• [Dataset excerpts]
--------------------------------
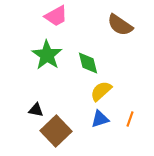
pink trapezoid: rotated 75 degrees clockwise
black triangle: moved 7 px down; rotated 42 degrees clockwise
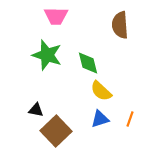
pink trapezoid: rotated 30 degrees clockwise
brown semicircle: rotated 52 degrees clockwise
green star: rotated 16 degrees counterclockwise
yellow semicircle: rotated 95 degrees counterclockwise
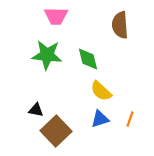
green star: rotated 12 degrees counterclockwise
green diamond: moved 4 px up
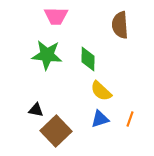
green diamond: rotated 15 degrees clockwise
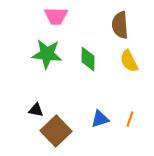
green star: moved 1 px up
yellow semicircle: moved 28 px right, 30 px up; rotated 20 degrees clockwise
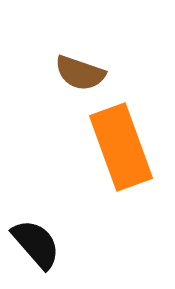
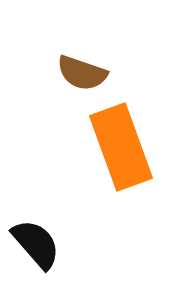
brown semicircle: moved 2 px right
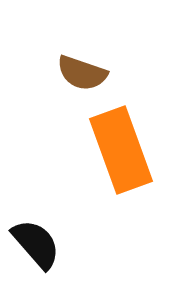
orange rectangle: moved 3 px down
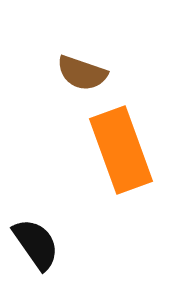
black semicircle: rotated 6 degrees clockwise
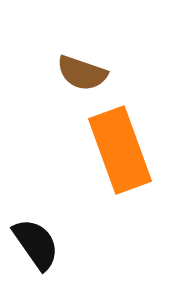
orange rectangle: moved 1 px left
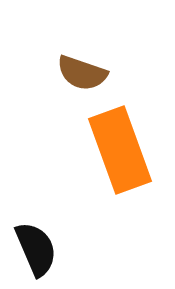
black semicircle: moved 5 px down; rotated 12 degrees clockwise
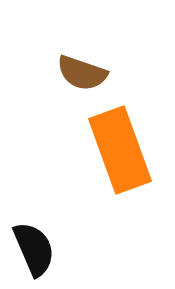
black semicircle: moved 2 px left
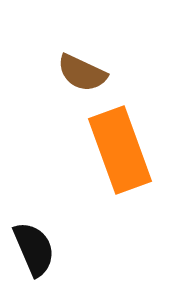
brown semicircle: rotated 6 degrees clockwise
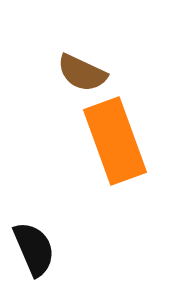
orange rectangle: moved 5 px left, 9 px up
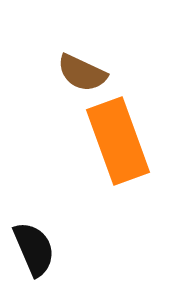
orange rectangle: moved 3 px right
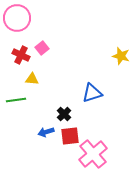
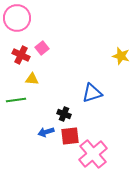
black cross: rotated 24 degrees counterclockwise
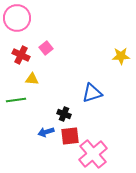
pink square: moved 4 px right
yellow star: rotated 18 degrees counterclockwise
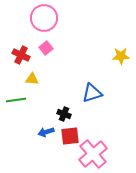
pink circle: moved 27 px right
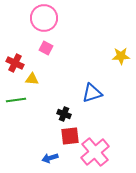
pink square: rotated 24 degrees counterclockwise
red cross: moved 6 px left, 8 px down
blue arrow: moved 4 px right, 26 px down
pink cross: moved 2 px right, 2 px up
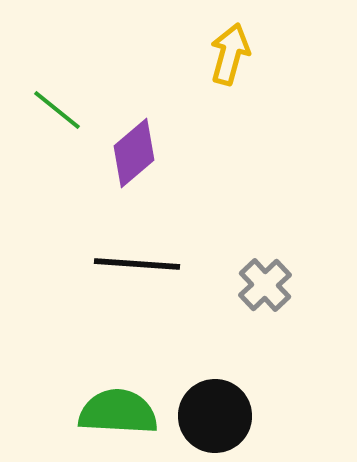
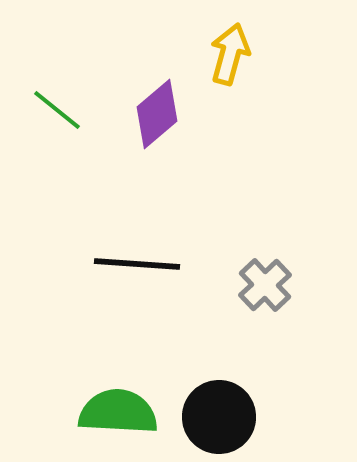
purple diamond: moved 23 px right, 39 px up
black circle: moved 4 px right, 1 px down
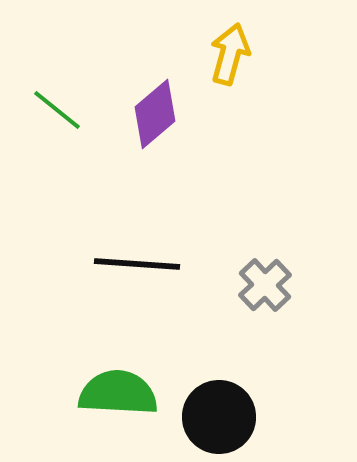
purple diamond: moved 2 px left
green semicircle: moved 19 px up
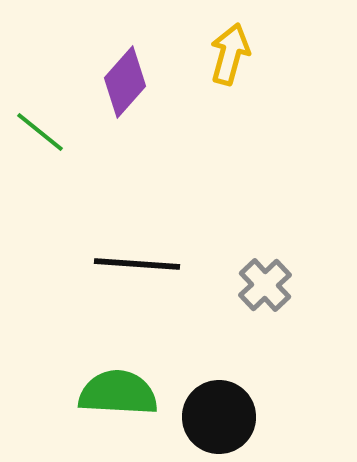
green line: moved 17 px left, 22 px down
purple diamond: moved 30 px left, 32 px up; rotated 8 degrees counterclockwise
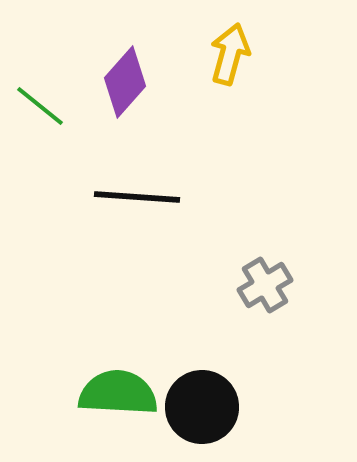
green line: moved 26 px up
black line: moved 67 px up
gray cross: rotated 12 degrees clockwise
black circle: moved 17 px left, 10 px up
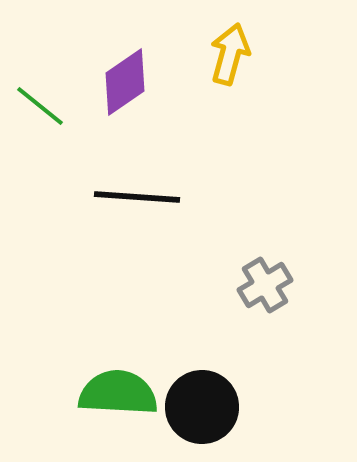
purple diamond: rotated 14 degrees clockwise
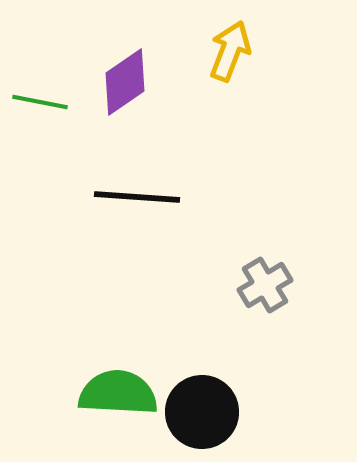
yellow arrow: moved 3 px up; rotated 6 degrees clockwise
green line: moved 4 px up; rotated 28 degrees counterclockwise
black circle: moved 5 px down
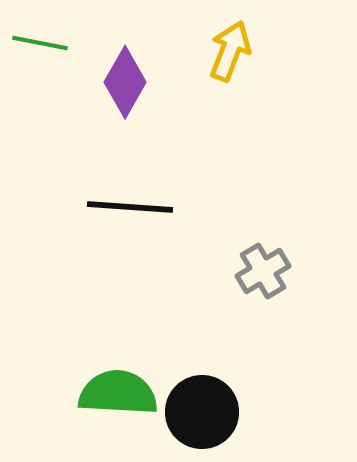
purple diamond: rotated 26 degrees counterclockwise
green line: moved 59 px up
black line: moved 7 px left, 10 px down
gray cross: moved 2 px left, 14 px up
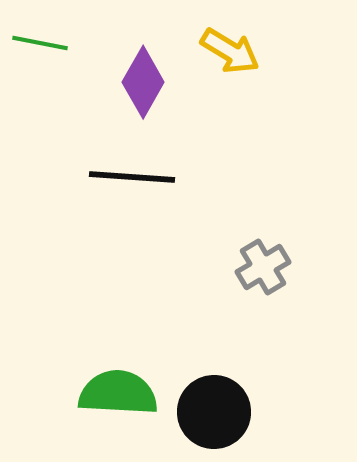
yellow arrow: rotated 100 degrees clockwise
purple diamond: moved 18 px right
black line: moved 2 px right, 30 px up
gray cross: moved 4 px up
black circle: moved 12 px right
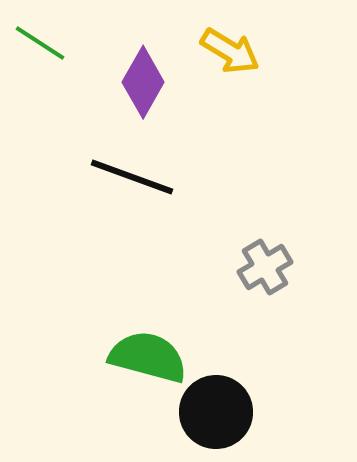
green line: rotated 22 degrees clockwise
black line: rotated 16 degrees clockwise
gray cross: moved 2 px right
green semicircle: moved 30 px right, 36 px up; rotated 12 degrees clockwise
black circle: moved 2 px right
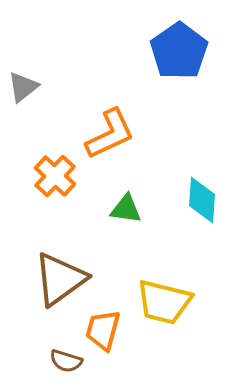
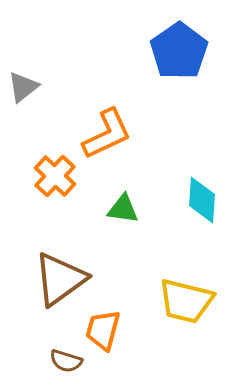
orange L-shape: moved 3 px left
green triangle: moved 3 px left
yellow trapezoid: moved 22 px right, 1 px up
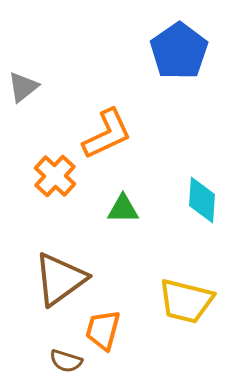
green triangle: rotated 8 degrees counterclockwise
--------------------------------
• [WORK REQUIRED]
Render the records above as a Markdown table with the columns Row and Change. Give each line its own row, and skip blank lines and the picture markers.

• [REPLY]
| Row | Change |
|---|---|
| 1 | pink trapezoid: rotated 75 degrees clockwise |
| 2 | black triangle: moved 7 px down; rotated 42 degrees clockwise |
| 3 | pink trapezoid: rotated 30 degrees clockwise |
| 4 | brown semicircle: rotated 52 degrees clockwise |
| 5 | green star: rotated 16 degrees counterclockwise |
| 6 | yellow semicircle: rotated 95 degrees counterclockwise |
| 7 | green star: rotated 12 degrees counterclockwise |
| 8 | green diamond: moved 4 px up |
| 9 | green diamond: rotated 15 degrees clockwise |
| 10 | green star: moved 1 px up |
| 11 | yellow semicircle: moved 28 px right, 30 px up; rotated 20 degrees clockwise |
| 12 | brown semicircle: moved 2 px right |
| 13 | orange rectangle: moved 3 px down |
| 14 | black semicircle: rotated 6 degrees clockwise |
| 15 | orange rectangle: moved 1 px left |
| 16 | black semicircle: moved 5 px down; rotated 12 degrees clockwise |
| 17 | black semicircle: moved 2 px left |
| 18 | brown semicircle: rotated 6 degrees clockwise |
| 19 | orange rectangle: moved 5 px left, 9 px up |
| 20 | orange rectangle: moved 3 px right |
| 21 | black cross: rotated 24 degrees counterclockwise |
| 22 | pink square: moved 4 px right |
| 23 | yellow star: rotated 18 degrees counterclockwise |
| 24 | pink circle: moved 27 px right |
| 25 | pink square: rotated 24 degrees counterclockwise |
| 26 | red cross: moved 6 px left, 8 px down |
| 27 | blue arrow: moved 4 px right, 26 px down |
| 28 | pink cross: moved 2 px right, 2 px up |
| 29 | purple diamond: moved 23 px right, 39 px up |
| 30 | black circle: moved 4 px right, 1 px down |
| 31 | purple diamond: moved 2 px left |
| 32 | green semicircle: moved 19 px up |
| 33 | green line: moved 17 px left, 22 px down |
| 34 | purple diamond: moved 30 px left, 32 px up; rotated 8 degrees counterclockwise |
| 35 | green line: moved 26 px up |
| 36 | black line: moved 67 px up |
| 37 | gray cross: rotated 12 degrees clockwise |
| 38 | black circle: moved 17 px left, 10 px up |
| 39 | purple diamond: rotated 14 degrees clockwise |
| 40 | yellow arrow: moved 3 px up; rotated 6 degrees clockwise |
| 41 | green line: moved 4 px up; rotated 28 degrees counterclockwise |
| 42 | black circle: moved 5 px down |
| 43 | purple diamond: rotated 26 degrees counterclockwise |
| 44 | green line: moved 59 px up |
| 45 | black line: moved 7 px left, 10 px down |
| 46 | gray cross: moved 2 px left, 14 px up |
| 47 | yellow arrow: rotated 100 degrees clockwise |
| 48 | purple diamond: moved 18 px right |
| 49 | black line: moved 2 px right, 30 px up |
| 50 | gray cross: moved 4 px up |
| 51 | black circle: moved 12 px right |
| 52 | green line: rotated 22 degrees clockwise |
| 53 | black line: rotated 16 degrees clockwise |
| 54 | gray cross: moved 2 px right |
| 55 | green semicircle: moved 30 px right, 36 px up; rotated 12 degrees clockwise |
| 56 | black circle: moved 2 px right |
| 57 | orange L-shape: moved 3 px left |
| 58 | green triangle: moved 3 px left |
| 59 | yellow trapezoid: moved 22 px right, 1 px up |
| 60 | green triangle: rotated 8 degrees counterclockwise |